[Opening INFORMATION SHOWN section]

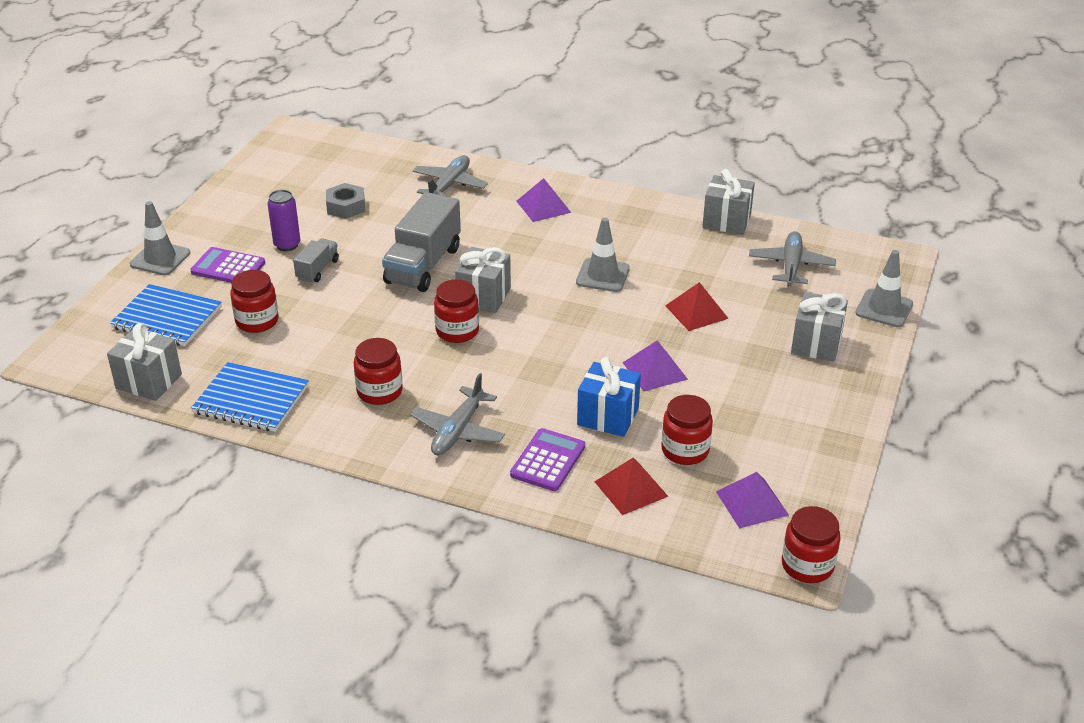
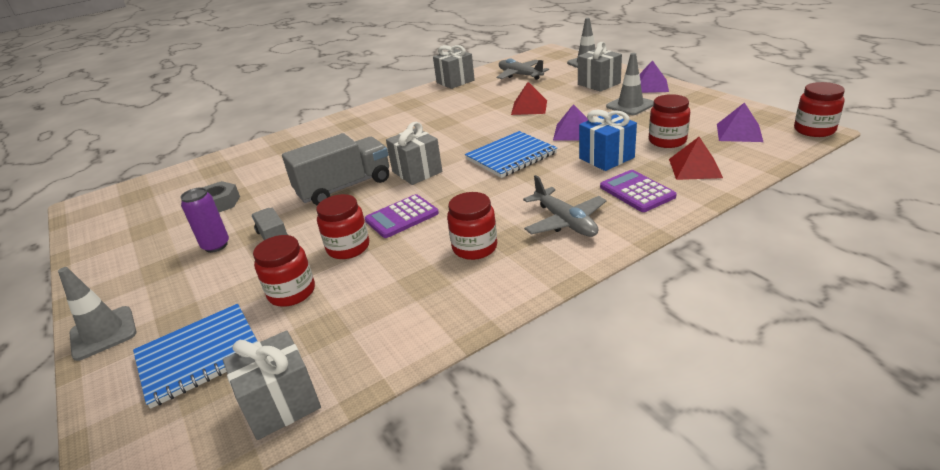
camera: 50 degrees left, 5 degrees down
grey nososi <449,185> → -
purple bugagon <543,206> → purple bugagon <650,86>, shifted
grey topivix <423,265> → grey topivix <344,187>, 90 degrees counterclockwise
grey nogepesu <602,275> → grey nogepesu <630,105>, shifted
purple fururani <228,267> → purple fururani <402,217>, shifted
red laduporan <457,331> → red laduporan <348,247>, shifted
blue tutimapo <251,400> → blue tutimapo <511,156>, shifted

[Closing INFORMATION SHOWN section]

TASK DESCRIPTION —
Every line from the one with "grey nososi <449,185>" through the last line of the records above should be returned exactly, please, and no others.

SOLUTION TO THIS EXERCISE —
grey nososi <449,185> → -
purple bugagon <543,206> → purple bugagon <650,86>, shifted
grey topivix <423,265> → grey topivix <344,187>, 90 degrees counterclockwise
grey nogepesu <602,275> → grey nogepesu <630,105>, shifted
purple fururani <228,267> → purple fururani <402,217>, shifted
red laduporan <457,331> → red laduporan <348,247>, shifted
blue tutimapo <251,400> → blue tutimapo <511,156>, shifted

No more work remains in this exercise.